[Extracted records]

# # #

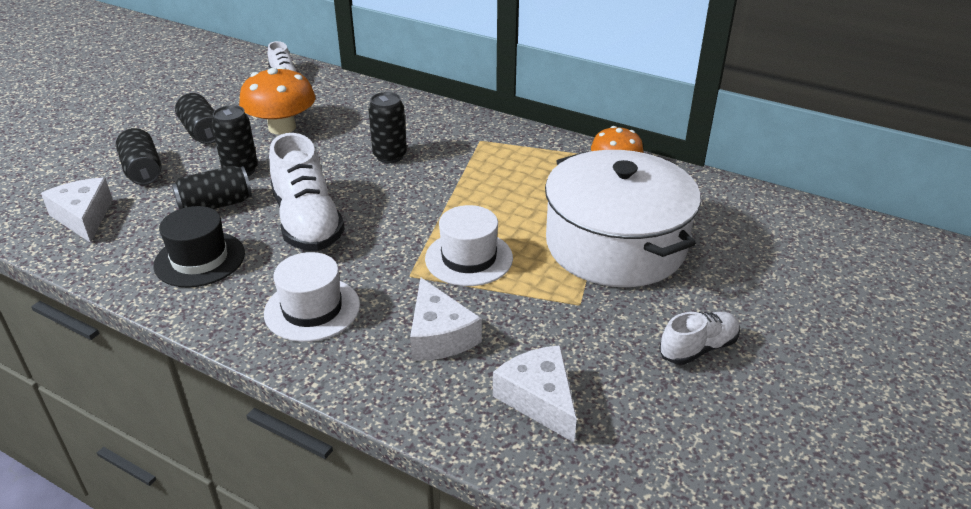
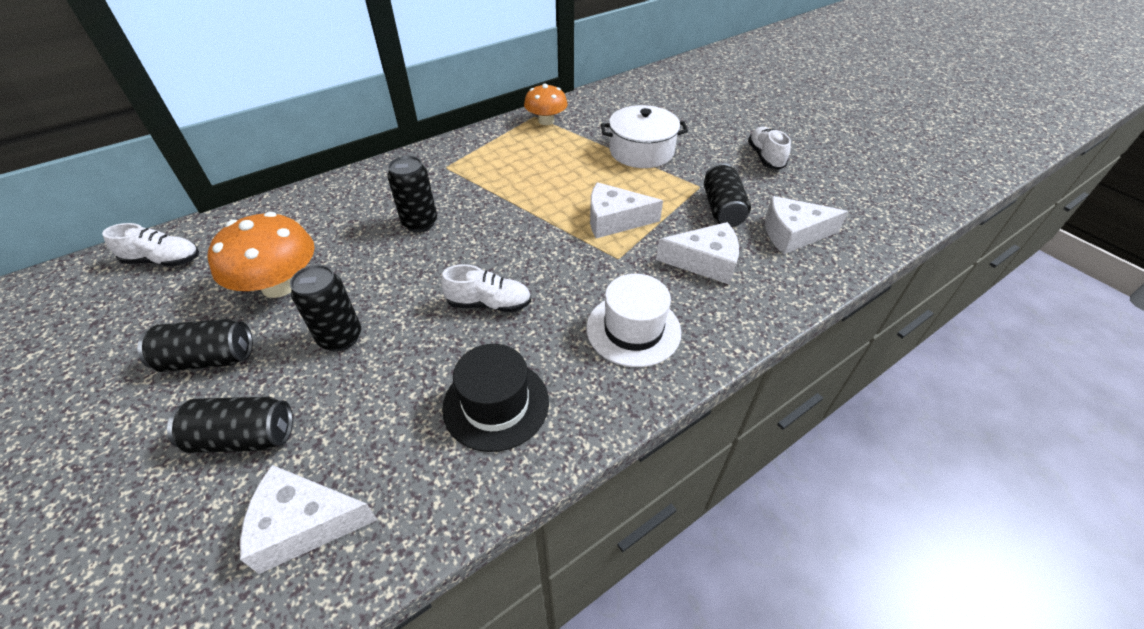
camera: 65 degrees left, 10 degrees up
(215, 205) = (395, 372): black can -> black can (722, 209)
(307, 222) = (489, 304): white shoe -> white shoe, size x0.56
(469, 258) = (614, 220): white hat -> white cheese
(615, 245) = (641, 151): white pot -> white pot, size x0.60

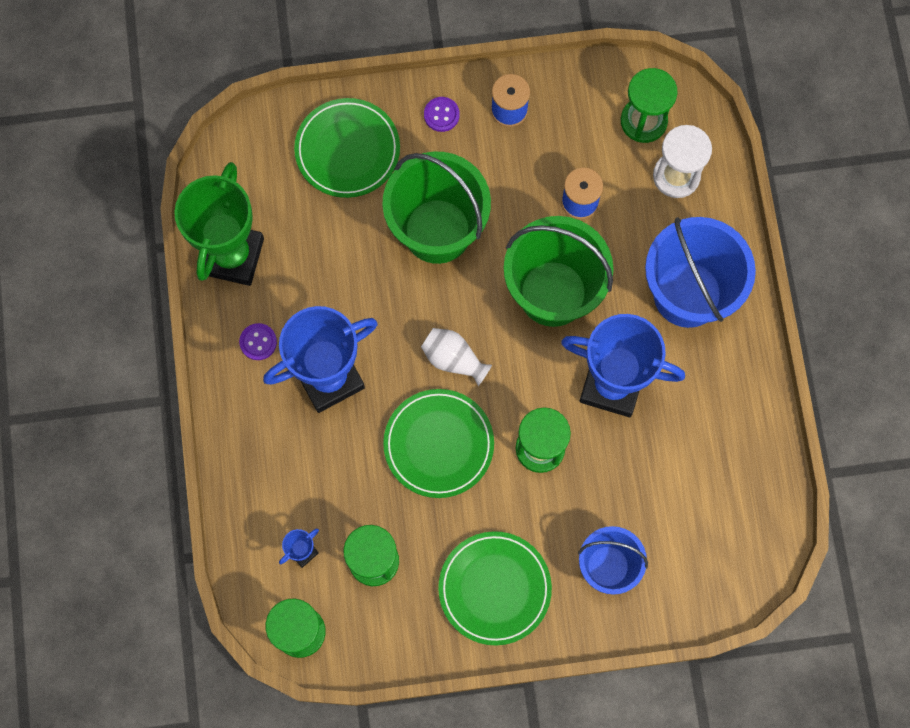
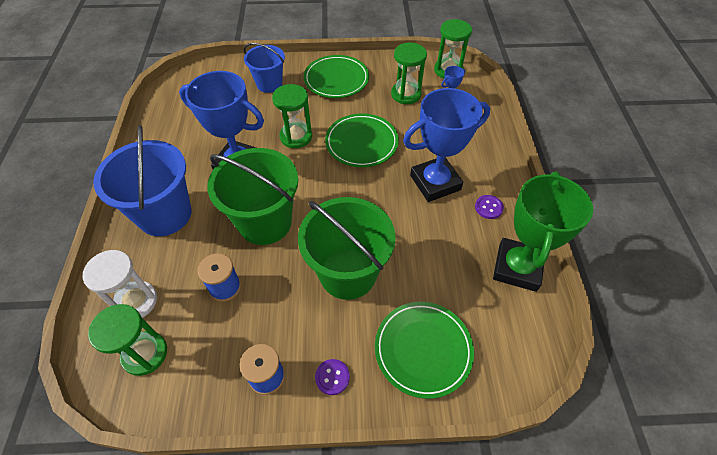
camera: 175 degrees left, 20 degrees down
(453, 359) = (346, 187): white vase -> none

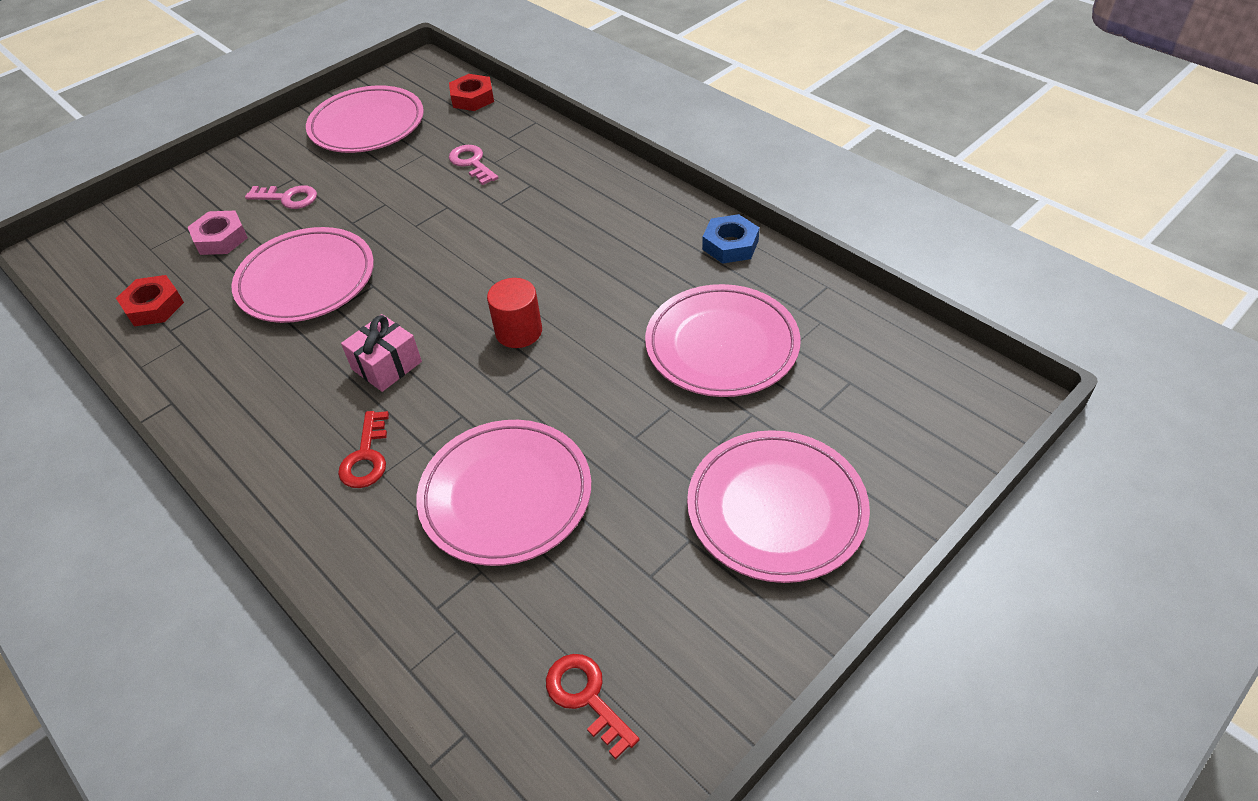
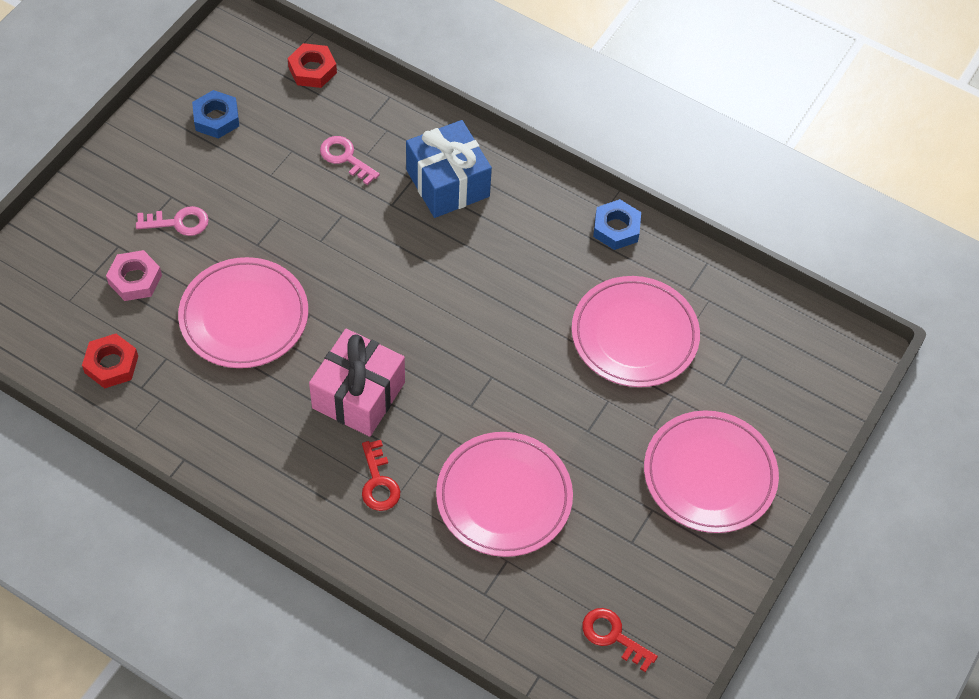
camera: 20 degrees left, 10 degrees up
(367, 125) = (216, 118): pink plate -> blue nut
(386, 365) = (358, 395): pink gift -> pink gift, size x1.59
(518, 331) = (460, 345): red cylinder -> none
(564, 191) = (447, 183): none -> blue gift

# # #

Action item
Output these and nothing else: the lines from the one holding "camera: 20 degrees left, 10 degrees up" through the final line of the entries above, exactly as they appear.

Solution for this task
camera: 20 degrees left, 10 degrees up
(367, 125) = (216, 118): pink plate -> blue nut
(386, 365) = (358, 395): pink gift -> pink gift, size x1.59
(518, 331) = (460, 345): red cylinder -> none
(564, 191) = (447, 183): none -> blue gift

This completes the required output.